**Goal:** Rewrite the rows starting at the first one and ending at the row containing "white square: moved 4 px left", replacing "moved" with "shifted" and leaving everything else unchanged. Give back only those rows.

**Recorded information:**
◆ ◆ ◆ ◆ ◆ ◆ ◆

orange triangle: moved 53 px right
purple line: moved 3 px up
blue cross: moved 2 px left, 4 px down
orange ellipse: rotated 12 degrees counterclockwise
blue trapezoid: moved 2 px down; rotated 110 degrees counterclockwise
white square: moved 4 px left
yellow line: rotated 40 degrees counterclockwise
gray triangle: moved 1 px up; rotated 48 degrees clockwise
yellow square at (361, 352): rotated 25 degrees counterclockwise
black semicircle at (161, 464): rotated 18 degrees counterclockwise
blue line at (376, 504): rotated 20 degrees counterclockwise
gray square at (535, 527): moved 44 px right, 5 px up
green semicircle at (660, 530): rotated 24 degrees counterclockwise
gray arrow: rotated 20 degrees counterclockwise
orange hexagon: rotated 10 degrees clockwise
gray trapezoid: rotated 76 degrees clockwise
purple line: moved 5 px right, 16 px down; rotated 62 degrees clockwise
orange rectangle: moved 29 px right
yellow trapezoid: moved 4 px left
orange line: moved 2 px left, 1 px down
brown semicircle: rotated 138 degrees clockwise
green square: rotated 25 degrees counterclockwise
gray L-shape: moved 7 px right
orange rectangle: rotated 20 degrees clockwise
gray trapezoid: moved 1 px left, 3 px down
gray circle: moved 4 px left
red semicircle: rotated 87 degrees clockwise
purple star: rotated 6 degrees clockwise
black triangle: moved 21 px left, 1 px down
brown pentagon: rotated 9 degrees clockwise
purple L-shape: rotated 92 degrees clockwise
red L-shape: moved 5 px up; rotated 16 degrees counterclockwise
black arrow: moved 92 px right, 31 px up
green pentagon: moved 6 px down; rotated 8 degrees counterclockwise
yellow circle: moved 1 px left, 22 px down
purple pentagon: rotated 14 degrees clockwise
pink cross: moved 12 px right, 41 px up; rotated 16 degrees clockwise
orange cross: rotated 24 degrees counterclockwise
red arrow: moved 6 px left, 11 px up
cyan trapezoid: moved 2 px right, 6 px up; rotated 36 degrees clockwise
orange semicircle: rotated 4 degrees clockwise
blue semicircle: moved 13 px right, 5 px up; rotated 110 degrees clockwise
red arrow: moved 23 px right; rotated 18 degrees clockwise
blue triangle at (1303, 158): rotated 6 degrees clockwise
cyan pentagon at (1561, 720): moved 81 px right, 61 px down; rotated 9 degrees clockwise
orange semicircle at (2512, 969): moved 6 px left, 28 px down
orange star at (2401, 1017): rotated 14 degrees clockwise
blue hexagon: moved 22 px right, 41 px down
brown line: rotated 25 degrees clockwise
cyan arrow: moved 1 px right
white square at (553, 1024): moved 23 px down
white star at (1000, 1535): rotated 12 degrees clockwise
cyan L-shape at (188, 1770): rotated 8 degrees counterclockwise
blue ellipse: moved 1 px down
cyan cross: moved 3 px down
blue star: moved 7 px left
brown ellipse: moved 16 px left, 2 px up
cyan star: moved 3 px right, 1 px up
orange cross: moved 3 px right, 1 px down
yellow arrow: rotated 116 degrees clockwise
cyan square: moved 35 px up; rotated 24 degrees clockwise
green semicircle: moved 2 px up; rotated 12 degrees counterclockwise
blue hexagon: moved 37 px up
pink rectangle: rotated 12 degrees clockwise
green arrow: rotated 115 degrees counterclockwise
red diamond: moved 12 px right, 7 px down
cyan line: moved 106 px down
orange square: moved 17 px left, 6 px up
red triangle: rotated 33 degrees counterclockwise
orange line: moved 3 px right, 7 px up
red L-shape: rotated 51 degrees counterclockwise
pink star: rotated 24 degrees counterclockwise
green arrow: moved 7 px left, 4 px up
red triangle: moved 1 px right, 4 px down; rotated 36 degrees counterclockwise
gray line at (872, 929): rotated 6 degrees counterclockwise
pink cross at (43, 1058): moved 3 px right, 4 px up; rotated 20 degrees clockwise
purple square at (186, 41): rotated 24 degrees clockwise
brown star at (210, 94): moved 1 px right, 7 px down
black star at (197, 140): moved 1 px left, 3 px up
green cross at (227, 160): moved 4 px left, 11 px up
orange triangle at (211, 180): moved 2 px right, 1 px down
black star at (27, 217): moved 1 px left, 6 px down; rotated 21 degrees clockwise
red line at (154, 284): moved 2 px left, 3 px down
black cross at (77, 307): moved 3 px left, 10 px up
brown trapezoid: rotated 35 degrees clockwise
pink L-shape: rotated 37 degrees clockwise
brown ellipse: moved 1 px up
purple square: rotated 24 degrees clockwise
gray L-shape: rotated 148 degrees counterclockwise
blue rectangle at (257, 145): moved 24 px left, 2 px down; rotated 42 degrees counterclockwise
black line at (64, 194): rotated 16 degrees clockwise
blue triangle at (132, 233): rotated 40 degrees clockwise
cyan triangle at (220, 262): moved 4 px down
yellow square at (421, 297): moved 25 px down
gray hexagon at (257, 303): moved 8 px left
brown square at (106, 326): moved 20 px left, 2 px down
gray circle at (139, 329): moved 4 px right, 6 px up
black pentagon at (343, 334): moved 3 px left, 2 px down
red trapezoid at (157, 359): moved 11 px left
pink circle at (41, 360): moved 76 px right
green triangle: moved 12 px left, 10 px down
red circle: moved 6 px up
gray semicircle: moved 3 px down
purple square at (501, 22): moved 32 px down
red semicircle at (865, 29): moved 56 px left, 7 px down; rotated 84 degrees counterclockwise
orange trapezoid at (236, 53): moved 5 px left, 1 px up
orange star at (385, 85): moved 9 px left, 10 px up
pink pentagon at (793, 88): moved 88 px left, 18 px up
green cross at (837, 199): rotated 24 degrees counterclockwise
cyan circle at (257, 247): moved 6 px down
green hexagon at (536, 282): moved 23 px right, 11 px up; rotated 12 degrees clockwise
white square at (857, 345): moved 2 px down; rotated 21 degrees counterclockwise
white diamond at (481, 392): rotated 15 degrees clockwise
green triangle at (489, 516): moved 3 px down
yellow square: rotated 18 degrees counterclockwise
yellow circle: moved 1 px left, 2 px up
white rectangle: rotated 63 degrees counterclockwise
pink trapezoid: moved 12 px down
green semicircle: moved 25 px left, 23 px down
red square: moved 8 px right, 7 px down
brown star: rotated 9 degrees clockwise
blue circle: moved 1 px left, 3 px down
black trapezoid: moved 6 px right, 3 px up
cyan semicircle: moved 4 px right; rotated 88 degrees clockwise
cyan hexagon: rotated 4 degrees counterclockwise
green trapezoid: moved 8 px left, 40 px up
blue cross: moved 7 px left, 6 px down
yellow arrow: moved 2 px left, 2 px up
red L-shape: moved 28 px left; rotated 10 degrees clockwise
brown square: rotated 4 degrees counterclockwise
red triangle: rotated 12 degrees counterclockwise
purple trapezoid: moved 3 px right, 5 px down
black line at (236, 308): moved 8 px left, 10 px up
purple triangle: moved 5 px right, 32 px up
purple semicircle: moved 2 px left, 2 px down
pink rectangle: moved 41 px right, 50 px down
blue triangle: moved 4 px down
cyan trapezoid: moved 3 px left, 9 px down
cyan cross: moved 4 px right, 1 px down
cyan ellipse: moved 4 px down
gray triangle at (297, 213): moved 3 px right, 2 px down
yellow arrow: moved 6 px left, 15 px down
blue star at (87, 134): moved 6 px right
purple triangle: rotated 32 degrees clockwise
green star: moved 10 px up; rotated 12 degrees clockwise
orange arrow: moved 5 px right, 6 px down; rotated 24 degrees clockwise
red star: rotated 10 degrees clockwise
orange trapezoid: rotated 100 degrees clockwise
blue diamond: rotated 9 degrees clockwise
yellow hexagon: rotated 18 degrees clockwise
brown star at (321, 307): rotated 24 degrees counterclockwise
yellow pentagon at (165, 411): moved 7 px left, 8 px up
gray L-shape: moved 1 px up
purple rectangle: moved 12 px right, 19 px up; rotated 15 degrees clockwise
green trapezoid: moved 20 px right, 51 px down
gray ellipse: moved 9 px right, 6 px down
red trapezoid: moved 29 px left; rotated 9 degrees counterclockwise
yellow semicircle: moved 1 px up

◆ ◆ ◆ ◆ ◆ ◆ ◆

**Output:**
orange triangle: shifted 53 px right
purple line: shifted 3 px up
blue cross: shifted 2 px left, 4 px down
orange ellipse: rotated 12 degrees counterclockwise
blue trapezoid: shifted 2 px down; rotated 110 degrees counterclockwise
white square: shifted 4 px left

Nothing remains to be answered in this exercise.